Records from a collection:
+---+
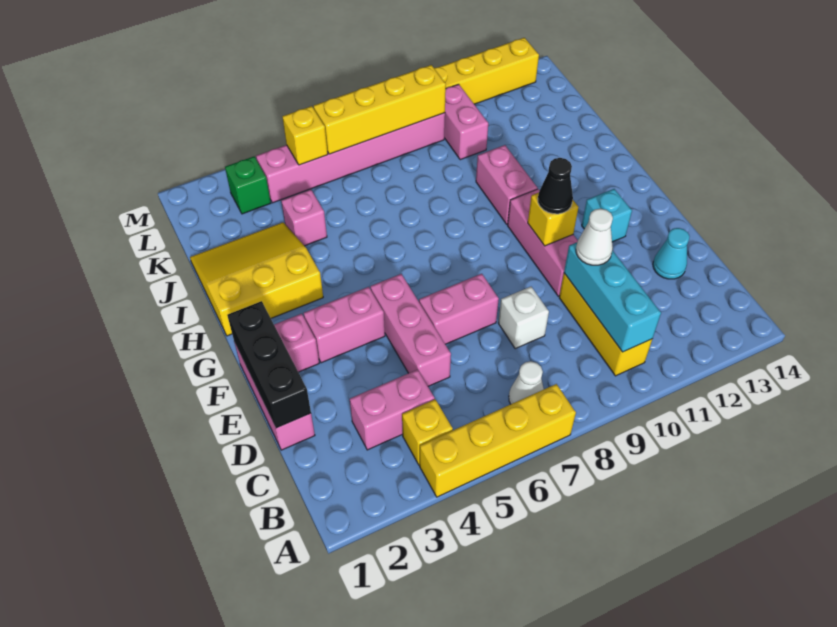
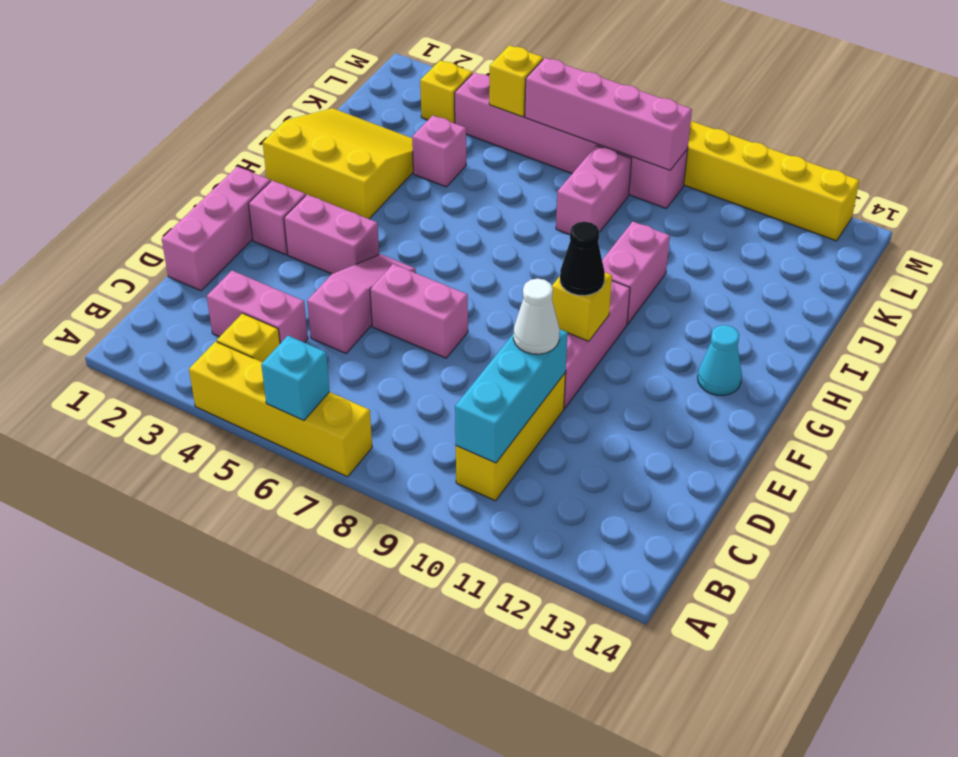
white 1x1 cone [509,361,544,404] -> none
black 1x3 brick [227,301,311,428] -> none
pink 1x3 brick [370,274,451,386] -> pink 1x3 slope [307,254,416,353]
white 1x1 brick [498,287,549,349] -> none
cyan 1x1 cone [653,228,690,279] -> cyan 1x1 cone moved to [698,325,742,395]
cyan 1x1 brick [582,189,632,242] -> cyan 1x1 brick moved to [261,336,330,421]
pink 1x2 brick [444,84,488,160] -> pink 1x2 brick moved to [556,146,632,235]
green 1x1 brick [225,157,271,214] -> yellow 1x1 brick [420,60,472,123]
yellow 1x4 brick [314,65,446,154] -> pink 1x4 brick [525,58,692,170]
+---+
What you are asked to do: Each line in the records above should be reproduced exactly; images are not copied.

Solution to the problem:
white 1x1 cone [509,361,544,404] -> none
black 1x3 brick [227,301,311,428] -> none
pink 1x3 brick [370,274,451,386] -> pink 1x3 slope [307,254,416,353]
white 1x1 brick [498,287,549,349] -> none
cyan 1x1 cone [653,228,690,279] -> cyan 1x1 cone moved to [698,325,742,395]
cyan 1x1 brick [582,189,632,242] -> cyan 1x1 brick moved to [261,336,330,421]
pink 1x2 brick [444,84,488,160] -> pink 1x2 brick moved to [556,146,632,235]
green 1x1 brick [225,157,271,214] -> yellow 1x1 brick [420,60,472,123]
yellow 1x4 brick [314,65,446,154] -> pink 1x4 brick [525,58,692,170]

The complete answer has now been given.